======== INPUT DATA ========

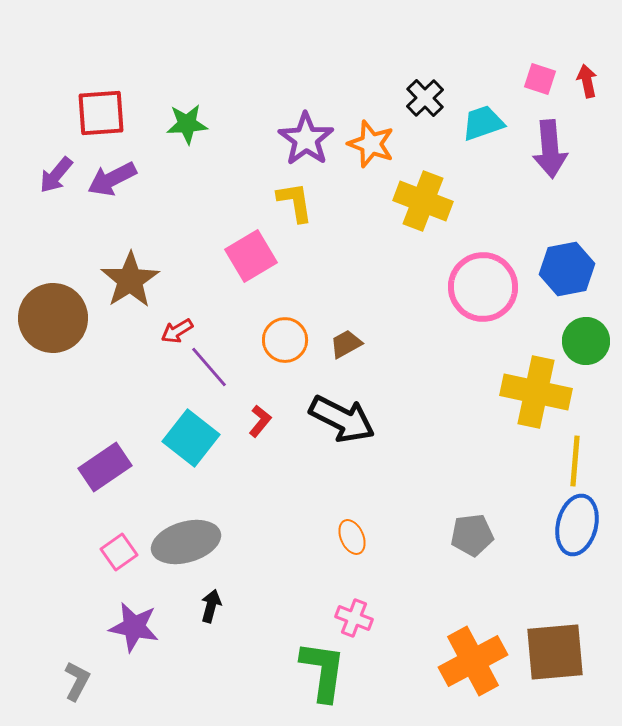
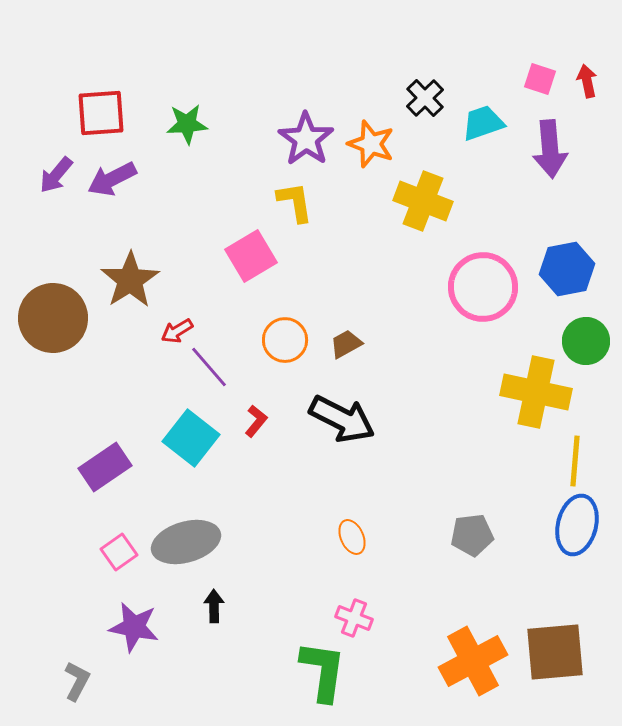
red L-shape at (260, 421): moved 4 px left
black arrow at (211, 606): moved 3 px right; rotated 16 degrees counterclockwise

========
======== INPUT DATA ========

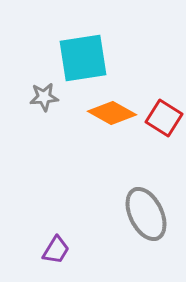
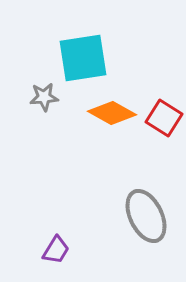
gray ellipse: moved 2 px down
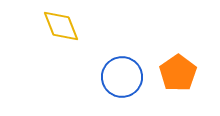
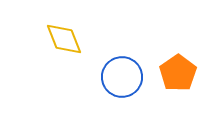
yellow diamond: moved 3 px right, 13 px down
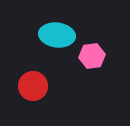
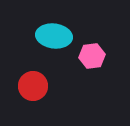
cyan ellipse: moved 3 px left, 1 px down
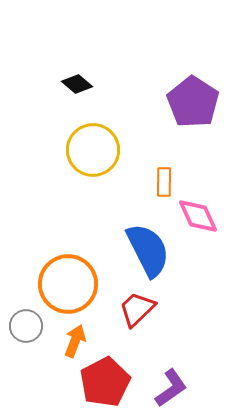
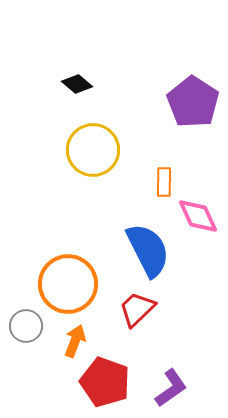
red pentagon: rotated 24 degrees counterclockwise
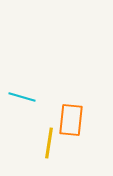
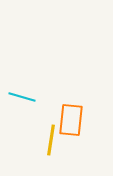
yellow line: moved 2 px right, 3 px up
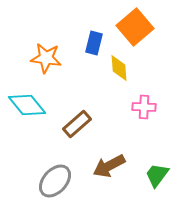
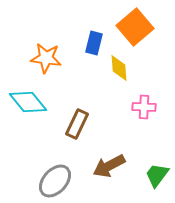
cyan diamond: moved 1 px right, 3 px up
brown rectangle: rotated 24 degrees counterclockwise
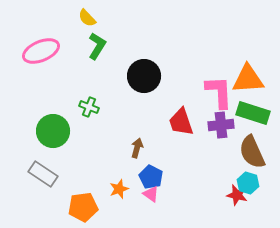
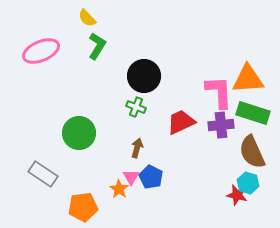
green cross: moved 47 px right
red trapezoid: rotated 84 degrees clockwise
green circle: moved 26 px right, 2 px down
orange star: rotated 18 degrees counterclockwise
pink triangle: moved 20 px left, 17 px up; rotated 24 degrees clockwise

========
======== INPUT DATA ========

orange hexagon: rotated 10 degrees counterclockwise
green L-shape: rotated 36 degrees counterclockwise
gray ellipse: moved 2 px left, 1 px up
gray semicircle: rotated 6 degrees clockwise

========

▶ _WORK ORDER_
Count the lines of the data above where the string "orange" shows up; reply with the number only.

▶ _RESPONSE TO THIS EXERCISE_
2